EXERCISE MATERIAL Block Start

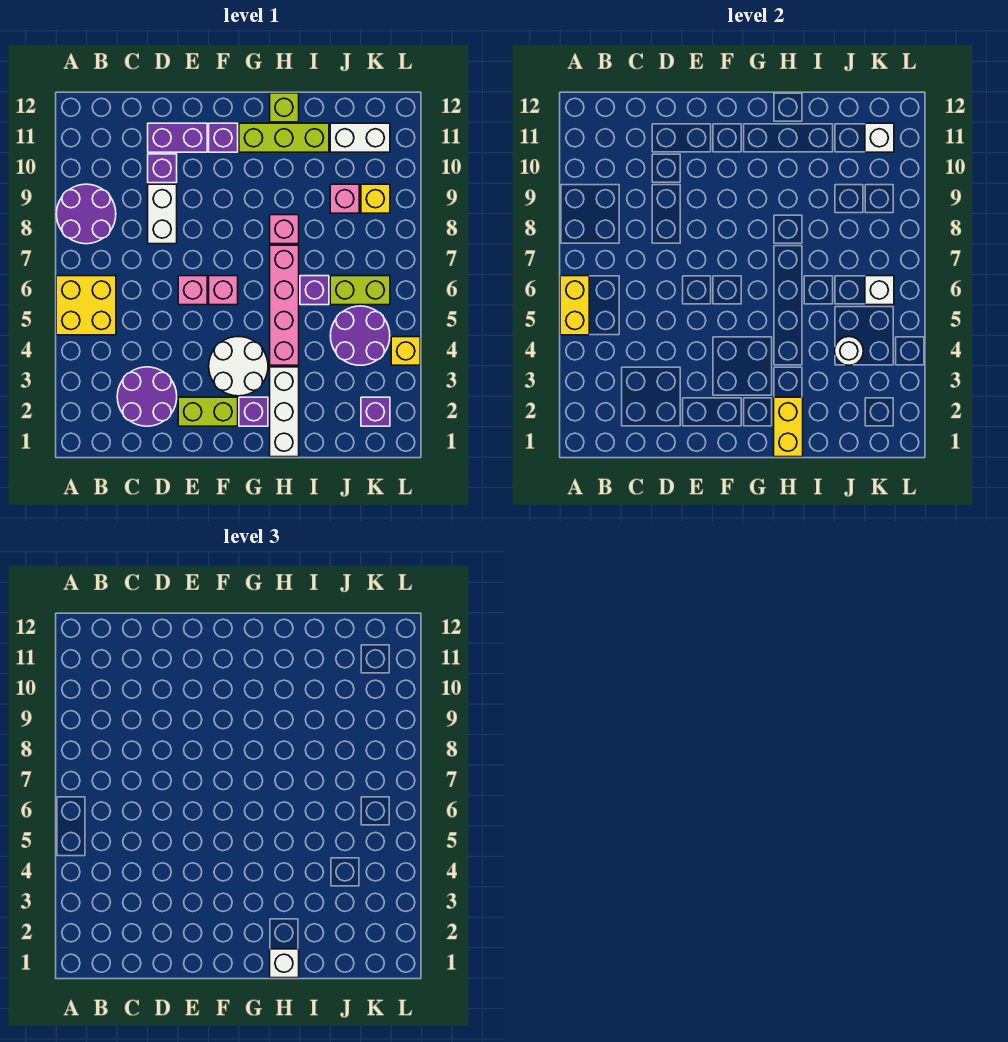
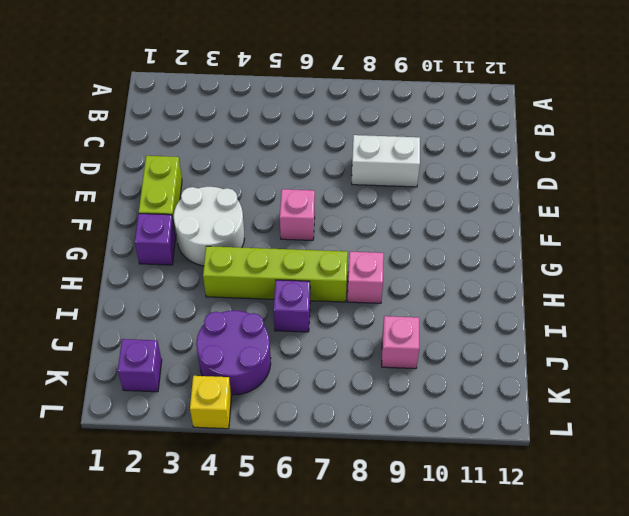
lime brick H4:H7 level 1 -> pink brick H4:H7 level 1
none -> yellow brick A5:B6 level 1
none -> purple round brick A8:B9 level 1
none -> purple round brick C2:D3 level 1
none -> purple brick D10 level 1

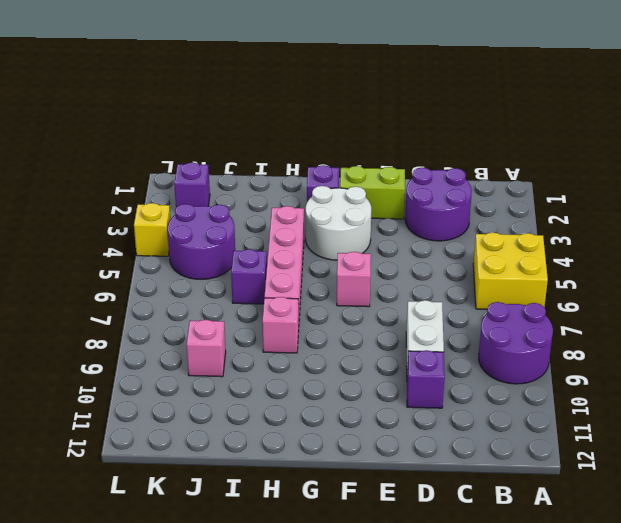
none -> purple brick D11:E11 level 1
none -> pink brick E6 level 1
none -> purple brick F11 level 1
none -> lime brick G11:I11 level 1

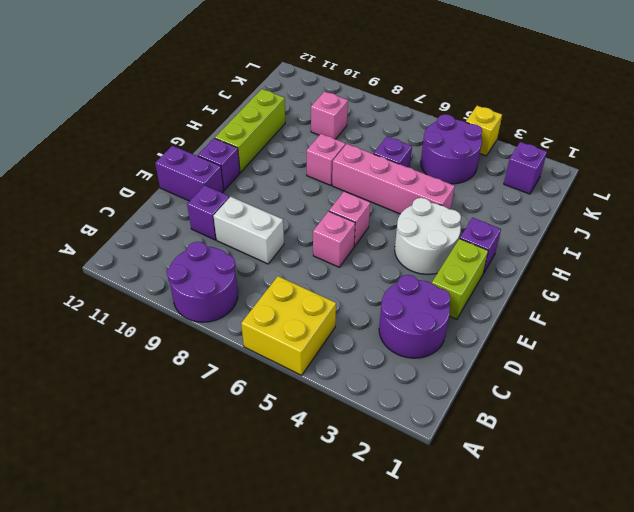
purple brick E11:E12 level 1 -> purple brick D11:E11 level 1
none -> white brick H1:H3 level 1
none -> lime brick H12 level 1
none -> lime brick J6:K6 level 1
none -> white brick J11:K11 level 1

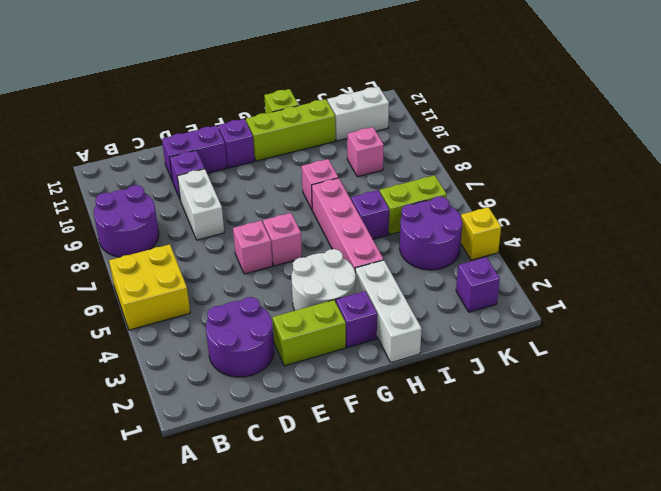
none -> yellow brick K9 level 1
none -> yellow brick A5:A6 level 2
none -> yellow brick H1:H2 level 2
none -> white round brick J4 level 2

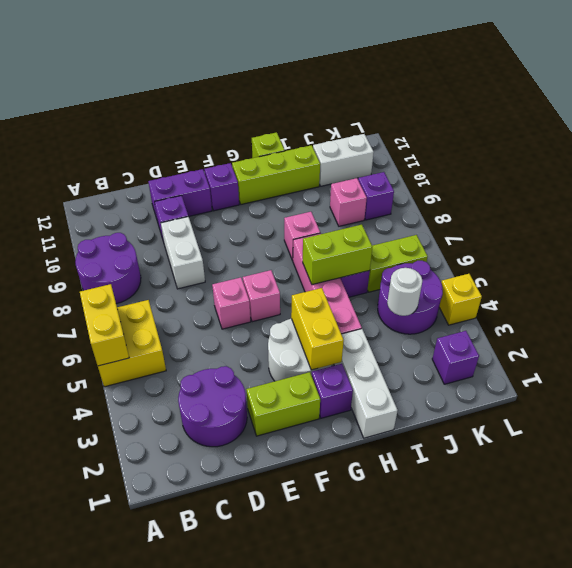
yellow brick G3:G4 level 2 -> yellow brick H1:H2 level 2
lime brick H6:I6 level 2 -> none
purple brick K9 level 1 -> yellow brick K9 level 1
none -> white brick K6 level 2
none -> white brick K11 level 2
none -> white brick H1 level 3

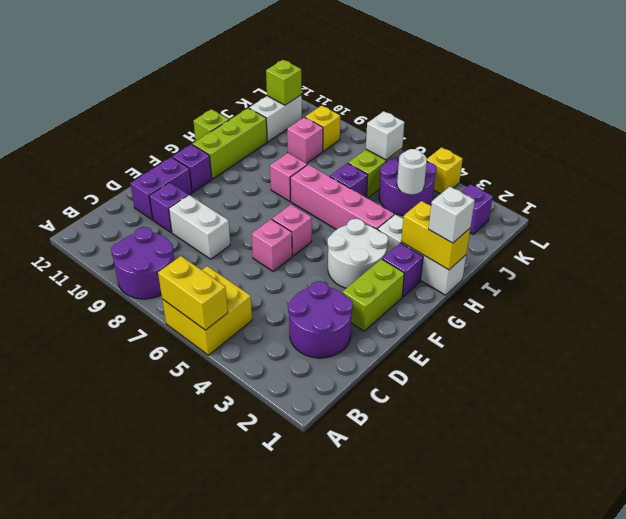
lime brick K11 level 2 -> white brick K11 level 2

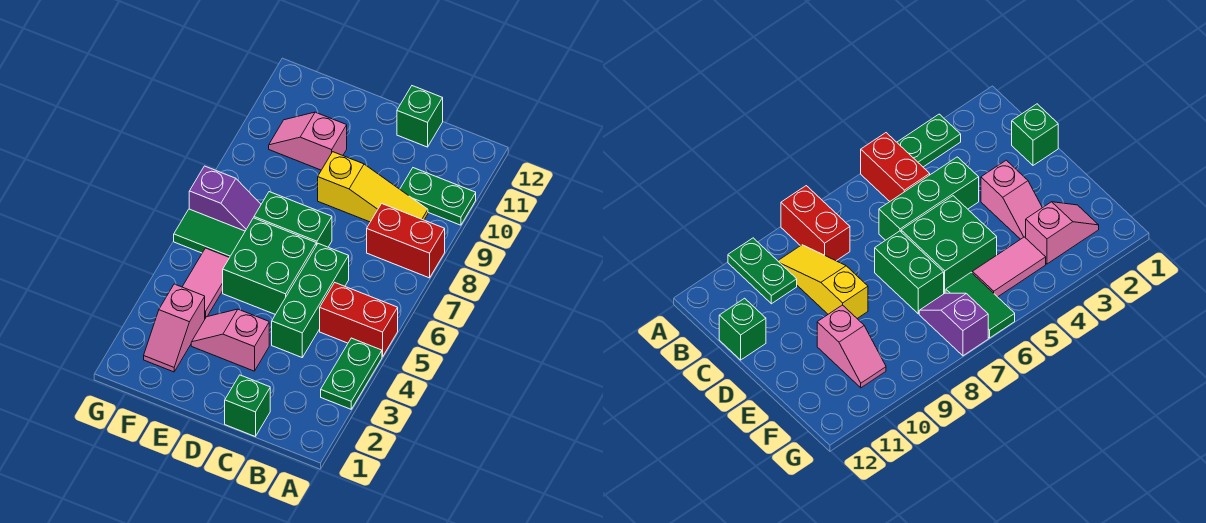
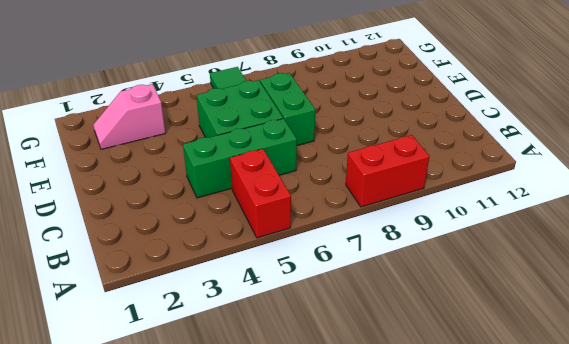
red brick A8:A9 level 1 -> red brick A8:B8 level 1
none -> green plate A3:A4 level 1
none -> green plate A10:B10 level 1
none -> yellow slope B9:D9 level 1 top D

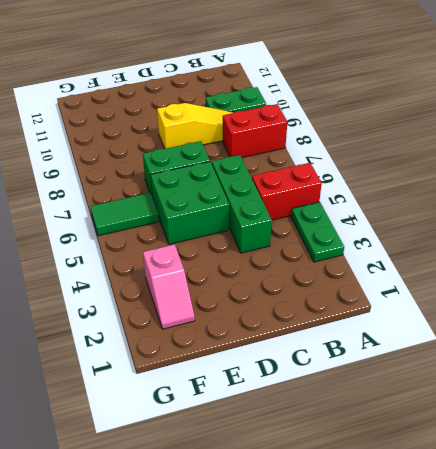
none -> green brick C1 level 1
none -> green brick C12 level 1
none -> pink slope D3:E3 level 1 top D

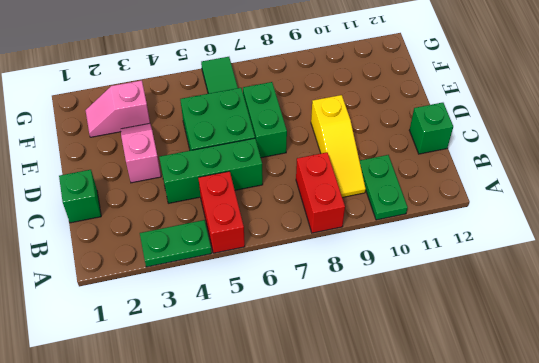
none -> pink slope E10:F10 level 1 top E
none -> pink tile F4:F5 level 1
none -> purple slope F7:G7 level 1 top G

EXERCISE MATERIAL Block End

DIRECTIONS
Where the line containing "none -> green brick C1 level 1" appears in the records above, begin copying and continue exactly through the last line, with nothing else; omit every picture.

ANSWER BOX
none -> green brick C1 level 1
none -> green brick C12 level 1
none -> pink slope D3:E3 level 1 top D

none -> pink slope E10:F10 level 1 top E
none -> pink tile F4:F5 level 1
none -> purple slope F7:G7 level 1 top G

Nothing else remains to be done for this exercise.